What the task requires. Copy all records exactly, excluding images.

Data section.

*** Begin section ***

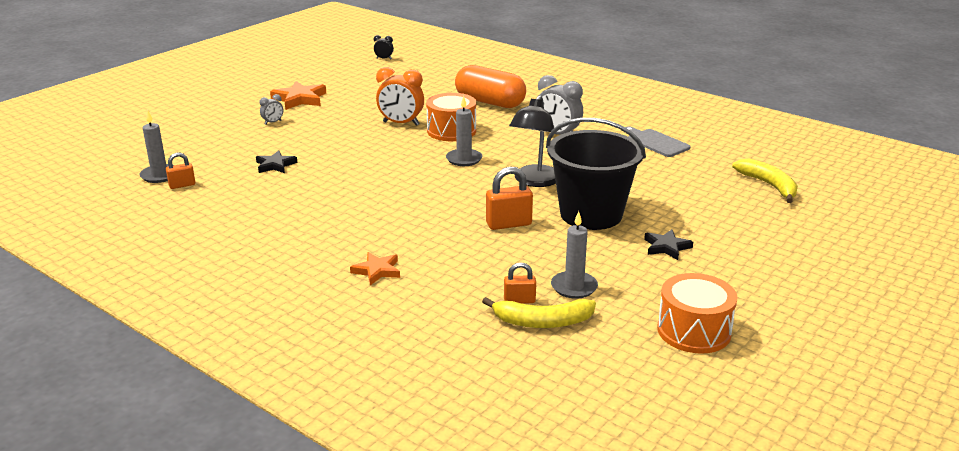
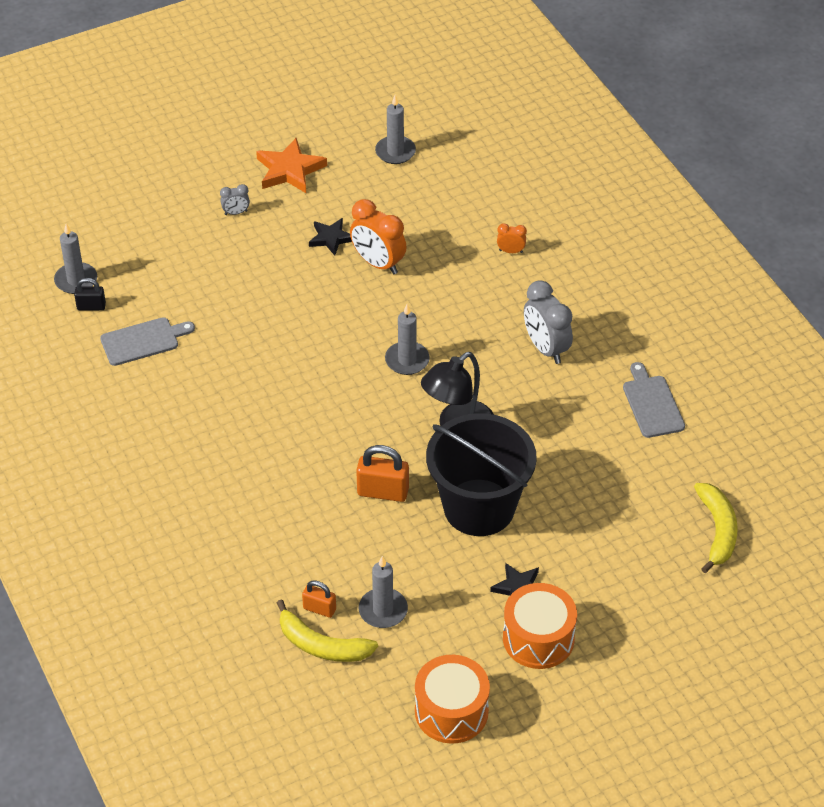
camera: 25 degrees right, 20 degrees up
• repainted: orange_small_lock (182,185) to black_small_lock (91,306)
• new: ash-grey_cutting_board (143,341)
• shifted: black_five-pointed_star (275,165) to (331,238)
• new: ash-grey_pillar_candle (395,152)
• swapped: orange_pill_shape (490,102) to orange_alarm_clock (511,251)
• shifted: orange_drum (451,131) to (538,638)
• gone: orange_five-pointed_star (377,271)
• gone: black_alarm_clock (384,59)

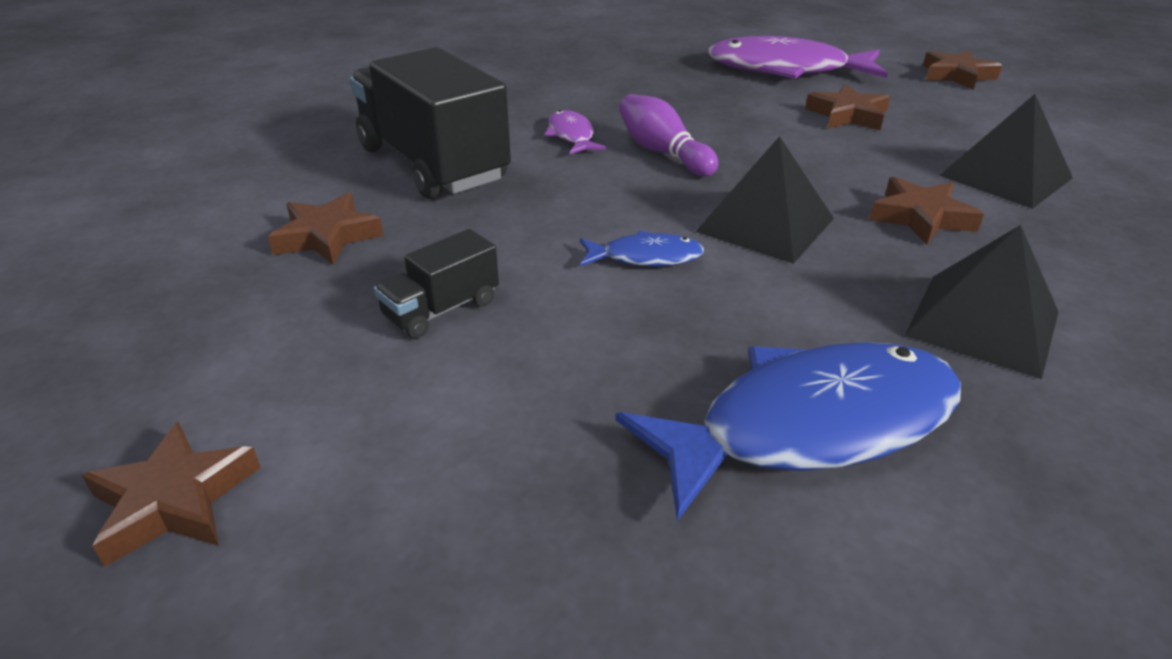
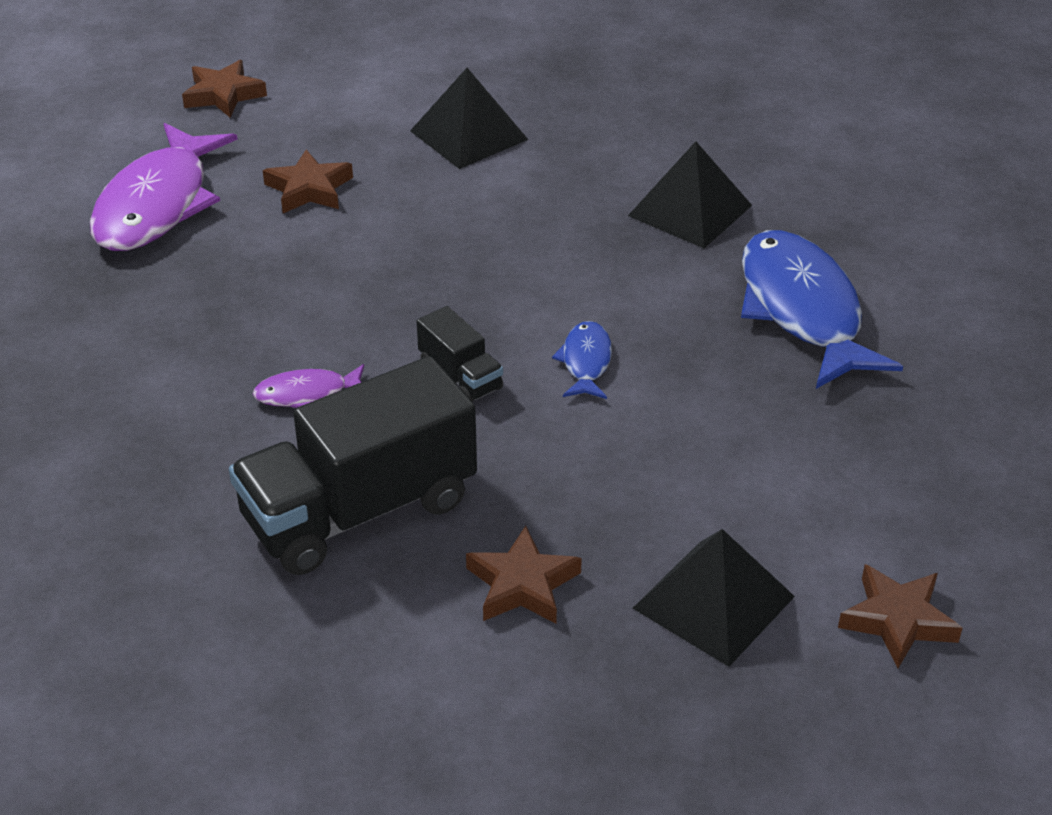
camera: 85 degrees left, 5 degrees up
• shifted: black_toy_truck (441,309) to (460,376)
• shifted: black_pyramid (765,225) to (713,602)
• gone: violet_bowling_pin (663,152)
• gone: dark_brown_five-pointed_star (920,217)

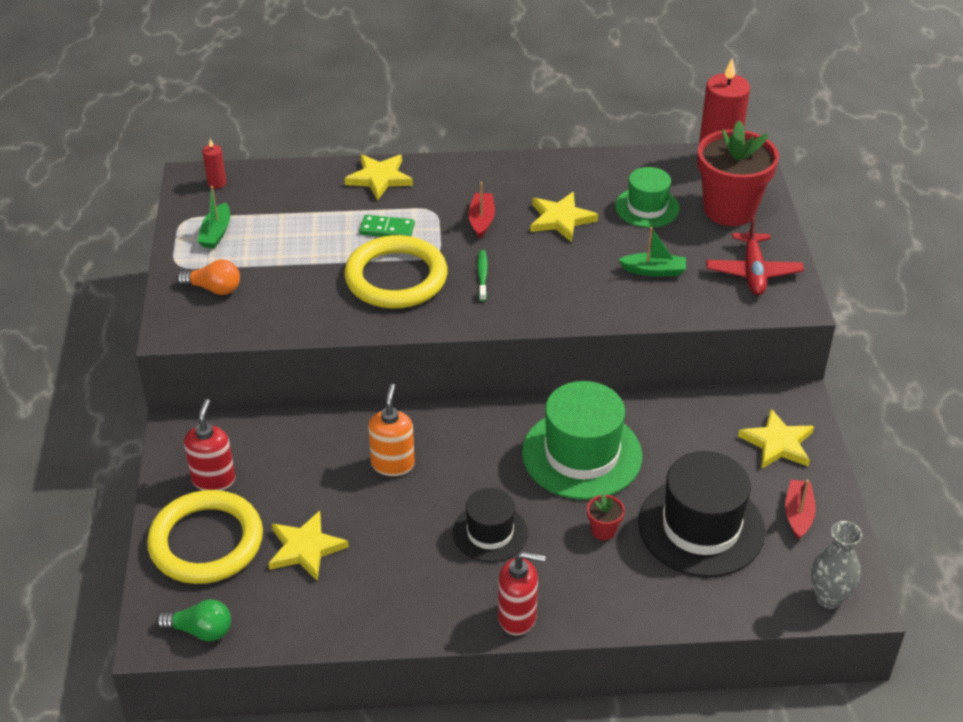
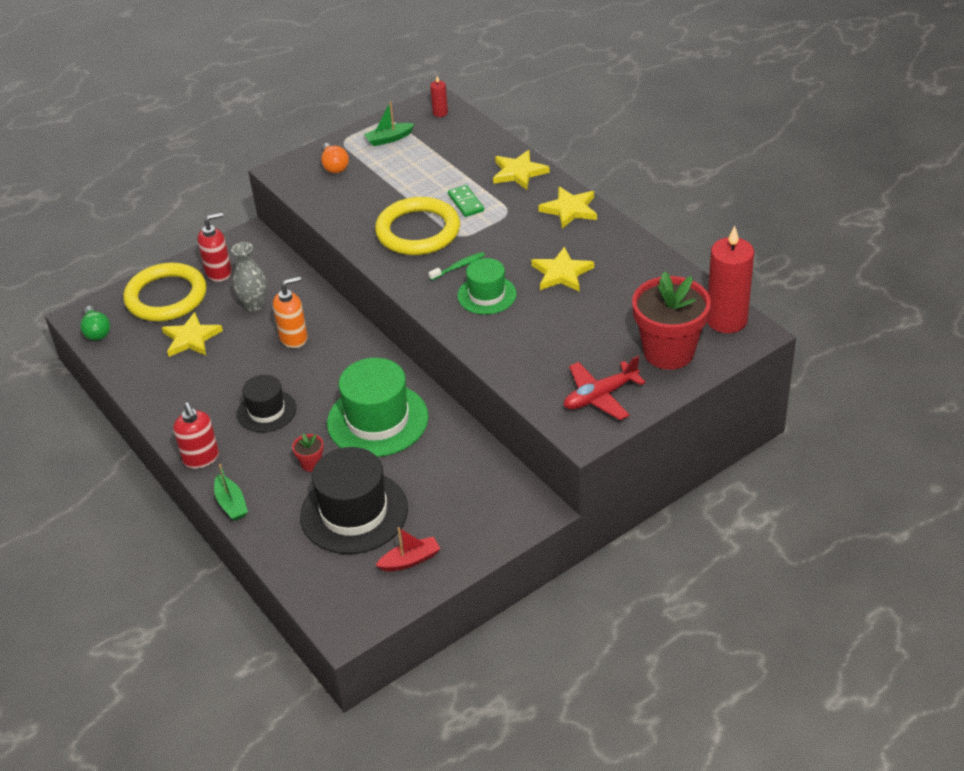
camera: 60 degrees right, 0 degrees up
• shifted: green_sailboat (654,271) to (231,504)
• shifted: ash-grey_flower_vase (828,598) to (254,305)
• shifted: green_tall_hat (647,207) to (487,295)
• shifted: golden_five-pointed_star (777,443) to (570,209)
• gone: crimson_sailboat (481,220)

*** End section ***

Task solution.
camera: 25 degrees right, 20 degrees up
• repainted: orange_small_lock (182,185) to black_small_lock (91,306)
• new: ash-grey_cutting_board (143,341)
• shifted: black_five-pointed_star (275,165) to (331,238)
• new: ash-grey_pillar_candle (395,152)
• swapped: orange_pill_shape (490,102) to orange_alarm_clock (511,251)
• shifted: orange_drum (451,131) to (538,638)
• gone: orange_five-pointed_star (377,271)
• gone: black_alarm_clock (384,59)

camera: 85 degrees left, 5 degrees up
• shifted: black_toy_truck (441,309) to (460,376)
• shifted: black_pyramid (765,225) to (713,602)
• gone: violet_bowling_pin (663,152)
• gone: dark_brown_five-pointed_star (920,217)

camera: 60 degrees right, 0 degrees up
• shifted: green_sailboat (654,271) to (231,504)
• shifted: ash-grey_flower_vase (828,598) to (254,305)
• shifted: green_tall_hat (647,207) to (487,295)
• shifted: golden_five-pointed_star (777,443) to (570,209)
• gone: crimson_sailboat (481,220)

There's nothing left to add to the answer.